Take the line that contains "despertador (blanco) (no." as the first line and the last line of the material below as the final one; reproduce exactly the lines between, inclusive.

- **Given data**
☆ ☆ ☆ ☆

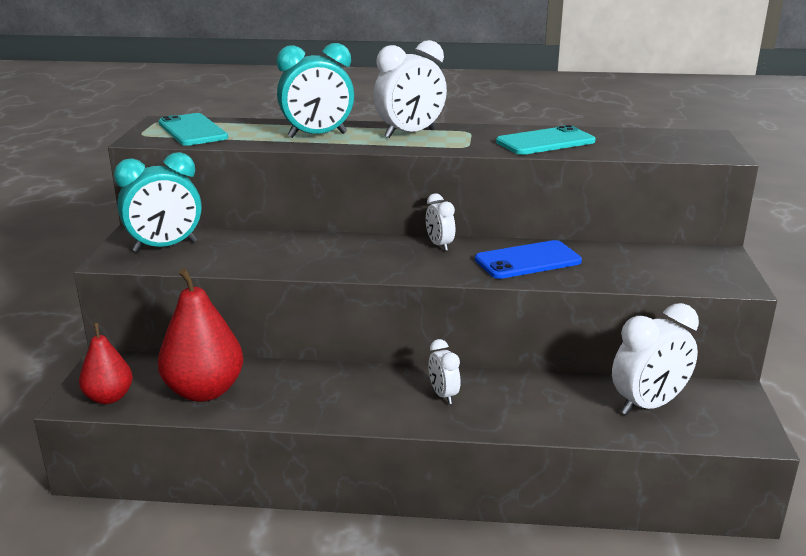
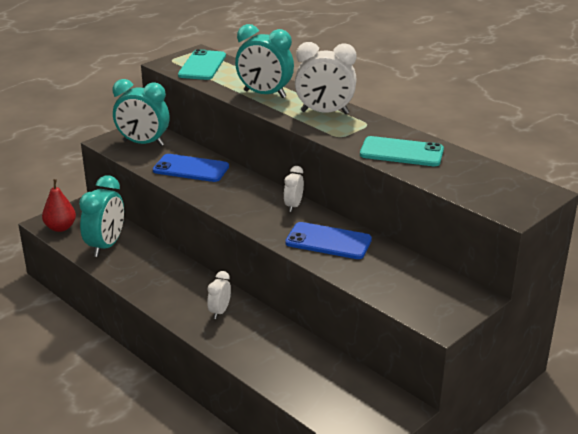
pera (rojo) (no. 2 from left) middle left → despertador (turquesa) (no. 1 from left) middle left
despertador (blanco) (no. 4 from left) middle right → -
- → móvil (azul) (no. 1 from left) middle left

☆ ☆ ☆ ☆

- **Solution to the problem**
despertador (blanco) (no. 4 from left) middle right → -
- → móvil (azul) (no. 1 from left) middle left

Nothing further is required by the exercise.